** Task details **
Output each entry that follows exactly. Images stay out.

----

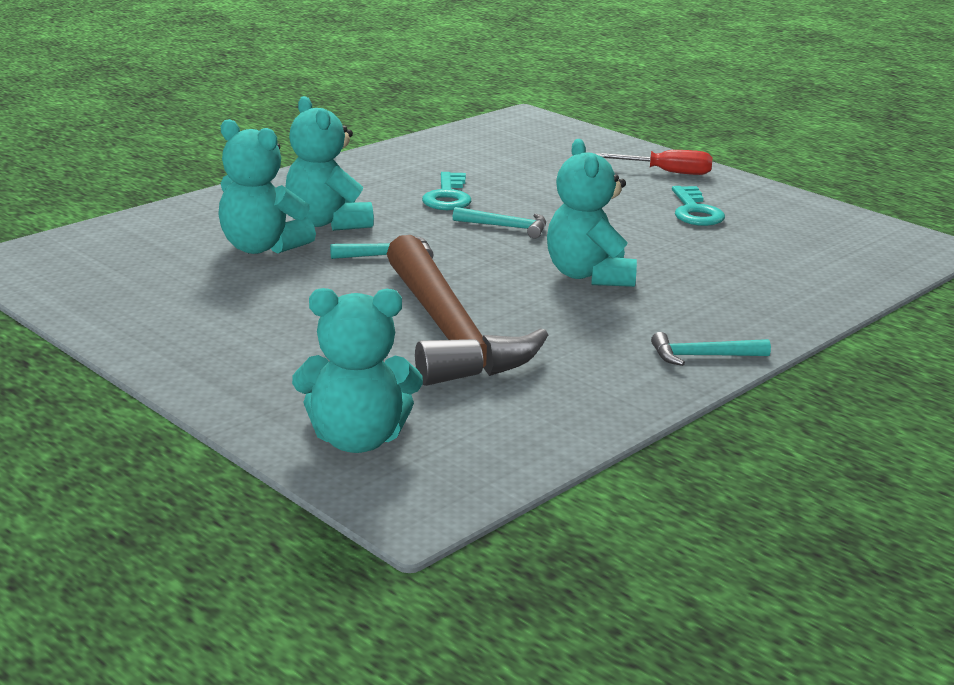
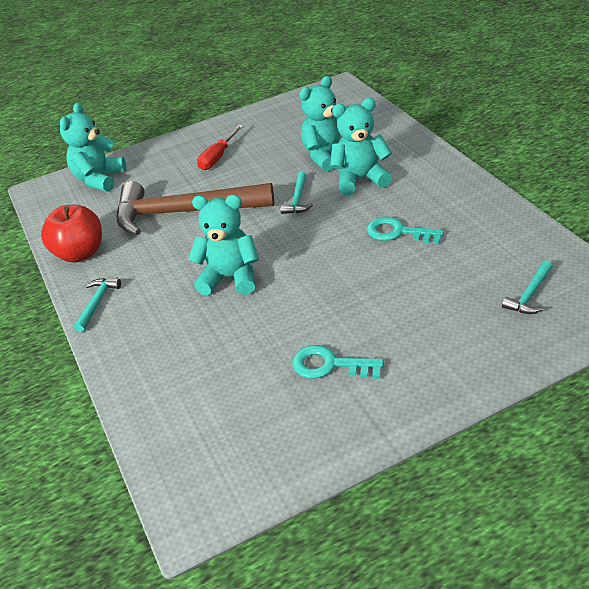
camera: 115 degrees right, 15 degrees up
(506, 227) = (329, 253): turquoise hammer -> turquoise hammer (530, 295)
(599, 400) = (80, 253): none -> red apple
(667, 172) = (436, 373): red screwdriver -> red screwdriver (218, 157)

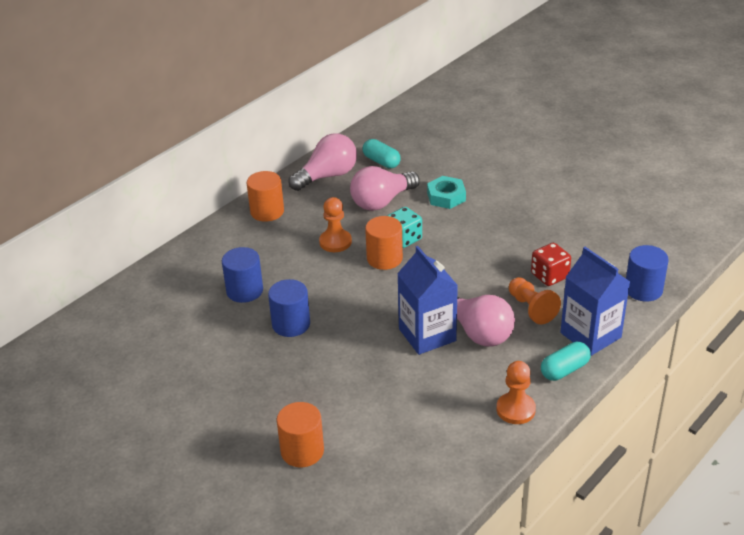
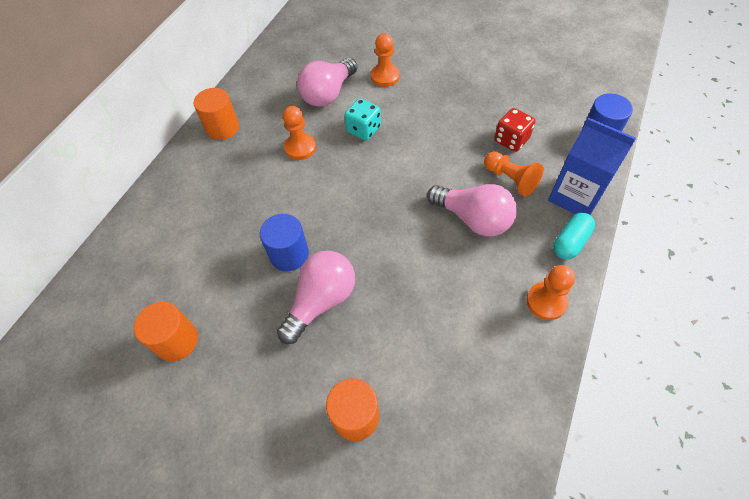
camera: 15 degrees left, 20 degrees up
(244, 291) = (229, 225): blue cylinder -> none
(327, 176) = (268, 77): pink light bulb -> pink light bulb (321, 301)
(381, 162) = (312, 52): turquoise capsule -> none
(384, 259) = (353, 156): orange cylinder -> orange cylinder (177, 341)
(427, 335) = (427, 234): blue carton -> none
(446, 197) = (385, 76): turquoise nut -> orange pawn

----

** Solution **
camera: 115 degrees right, 15 degrees up
(506, 227) = (329, 253): turquoise hammer -> turquoise hammer (530, 295)
(599, 400) = (80, 253): none -> red apple
(667, 172) = (436, 373): red screwdriver -> red screwdriver (218, 157)

camera: 15 degrees left, 20 degrees up
(244, 291) = (229, 225): blue cylinder -> none
(327, 176) = (268, 77): pink light bulb -> pink light bulb (321, 301)
(381, 162) = (312, 52): turquoise capsule -> none
(384, 259) = (353, 156): orange cylinder -> orange cylinder (177, 341)
(427, 335) = (427, 234): blue carton -> none
(446, 197) = (385, 76): turquoise nut -> orange pawn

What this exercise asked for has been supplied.